LISTED RECORDS START

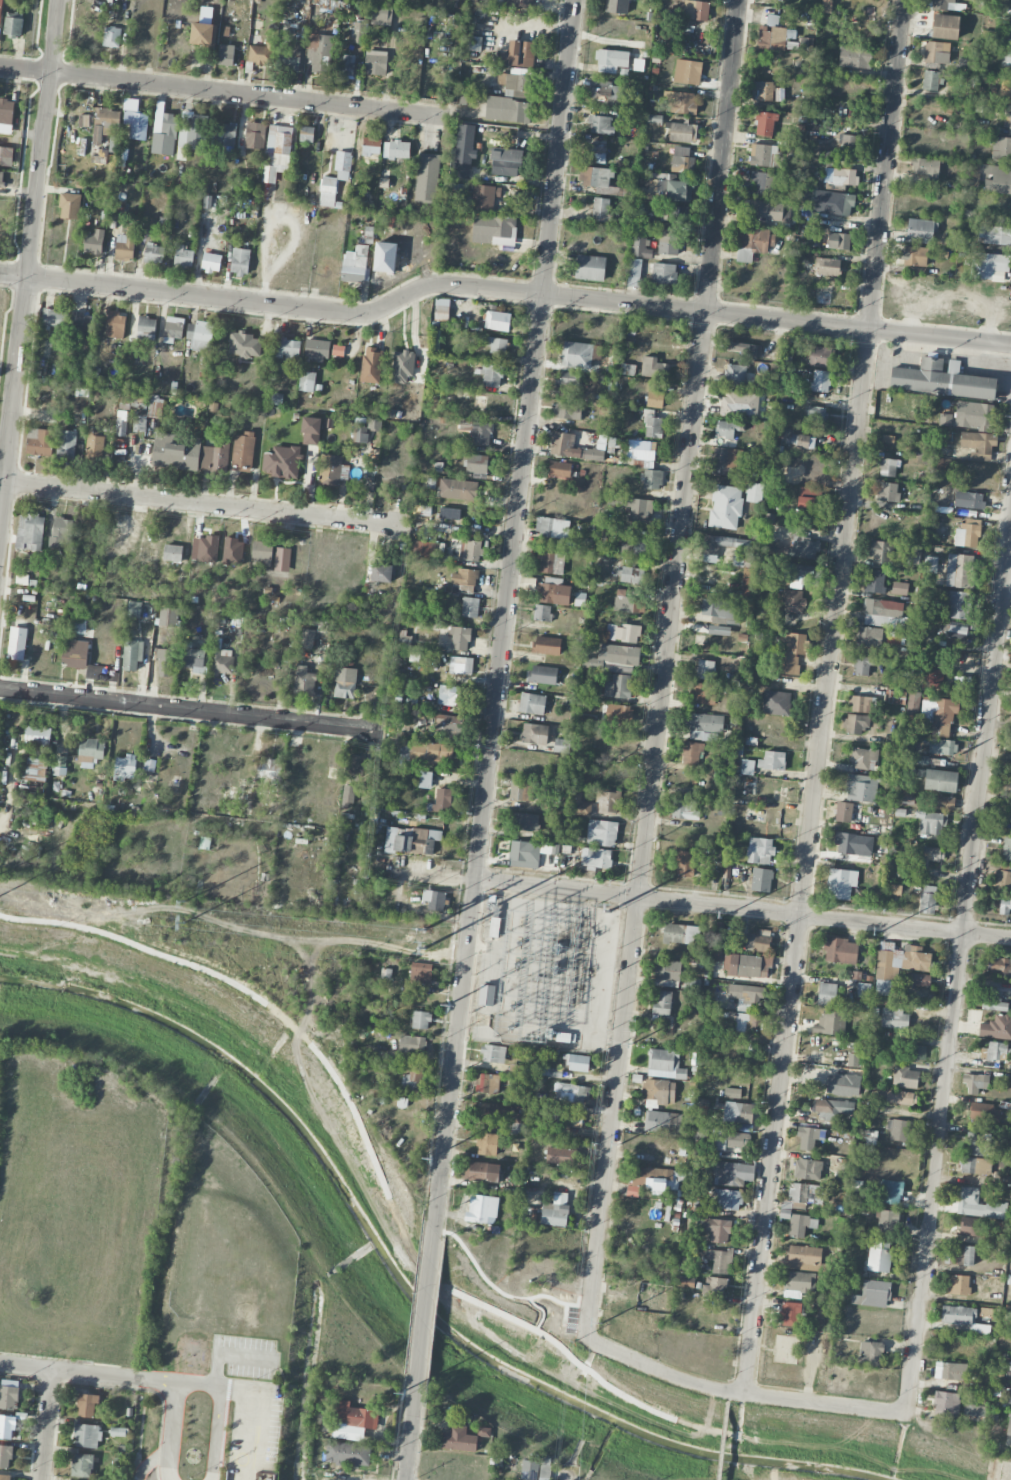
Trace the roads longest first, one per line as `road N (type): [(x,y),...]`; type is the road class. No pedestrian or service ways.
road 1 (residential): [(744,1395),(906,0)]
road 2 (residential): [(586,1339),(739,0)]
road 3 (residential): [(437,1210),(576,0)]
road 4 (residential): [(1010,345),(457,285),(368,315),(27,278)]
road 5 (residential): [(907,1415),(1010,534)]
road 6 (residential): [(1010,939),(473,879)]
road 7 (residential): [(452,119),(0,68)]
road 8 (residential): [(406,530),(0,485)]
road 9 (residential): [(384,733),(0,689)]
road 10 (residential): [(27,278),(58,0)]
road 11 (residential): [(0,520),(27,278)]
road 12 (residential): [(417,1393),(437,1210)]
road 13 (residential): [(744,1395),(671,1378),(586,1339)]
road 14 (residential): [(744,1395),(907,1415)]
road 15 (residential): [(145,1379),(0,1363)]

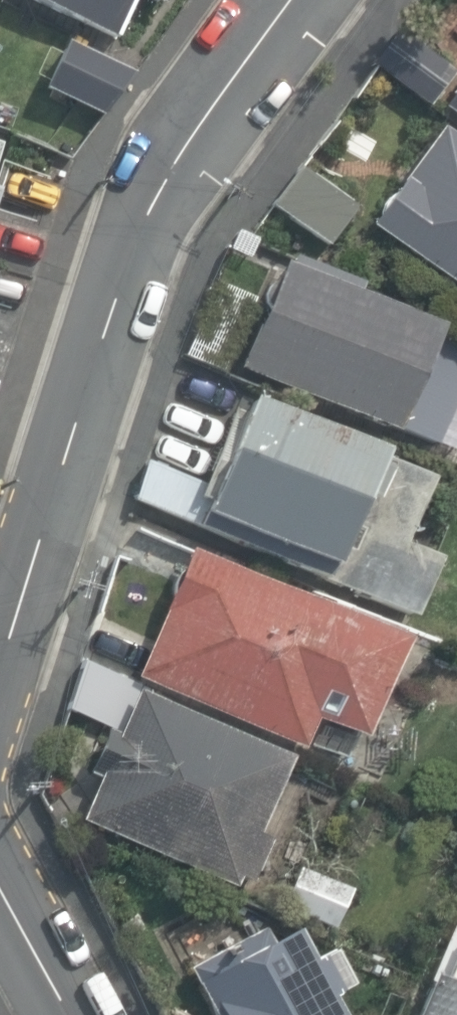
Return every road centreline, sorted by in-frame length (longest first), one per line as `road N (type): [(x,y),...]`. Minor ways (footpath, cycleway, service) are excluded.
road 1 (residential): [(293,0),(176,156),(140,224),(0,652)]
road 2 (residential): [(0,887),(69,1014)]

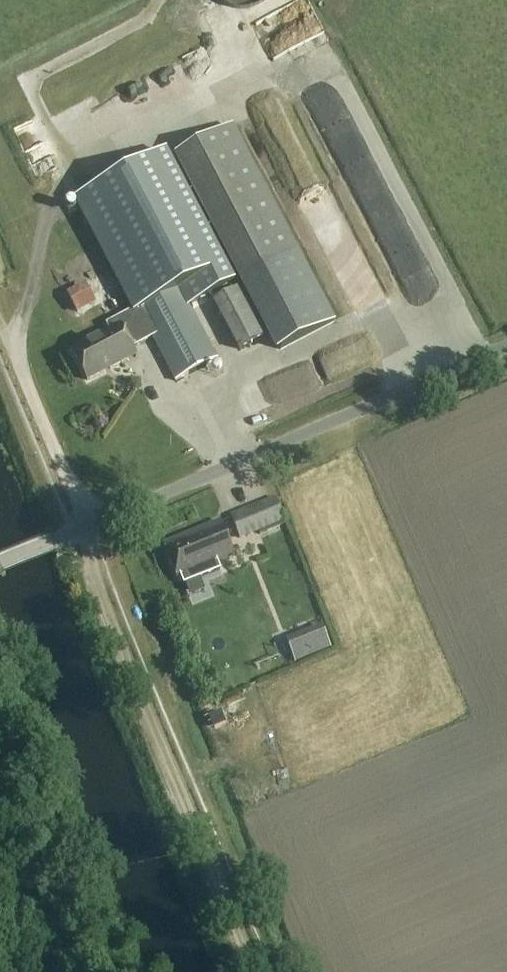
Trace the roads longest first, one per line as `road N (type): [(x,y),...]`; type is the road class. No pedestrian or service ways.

LISTED RECORDS END

> [YOUR INSTRUCTIONS]: Return all of the data exactly as written, and drop the pictures.

> [ANSWER AREA]:
Trace the roads longest first, one per line as `road N (type): [(x,y),...]`; type is the road class. No pedestrian or service ways.
road 1 (residential): [(744,1395),(906,0)]
road 2 (residential): [(586,1339),(739,0)]
road 3 (residential): [(437,1210),(576,0)]
road 4 (residential): [(1010,345),(457,285),(368,315),(27,278)]
road 5 (residential): [(907,1415),(1010,534)]
road 6 (residential): [(1010,939),(473,879)]
road 7 (residential): [(452,119),(0,68)]
road 8 (residential): [(406,530),(0,485)]
road 9 (residential): [(384,733),(0,689)]
road 10 (residential): [(27,278),(58,0)]
road 11 (residential): [(0,520),(27,278)]
road 12 (residential): [(417,1393),(437,1210)]
road 13 (residential): [(744,1395),(671,1378),(586,1339)]
road 14 (residential): [(744,1395),(907,1415)]
road 15 (residential): [(145,1379),(0,1363)]

Return every road centreline, sorted by in-frame length (longest first), one per line as `road N (type): [(x,y),...]`. Minor ways (footpath, cycleway, service) are excluded.
road 1 (residential): [(293,0),(176,156),(140,224),(0,652)]
road 2 (residential): [(0,887),(69,1014)]

Trace the roads longest first, one per line as `road N (type): [(x,y),...]`; type is the road class. No pedestrian or service ways.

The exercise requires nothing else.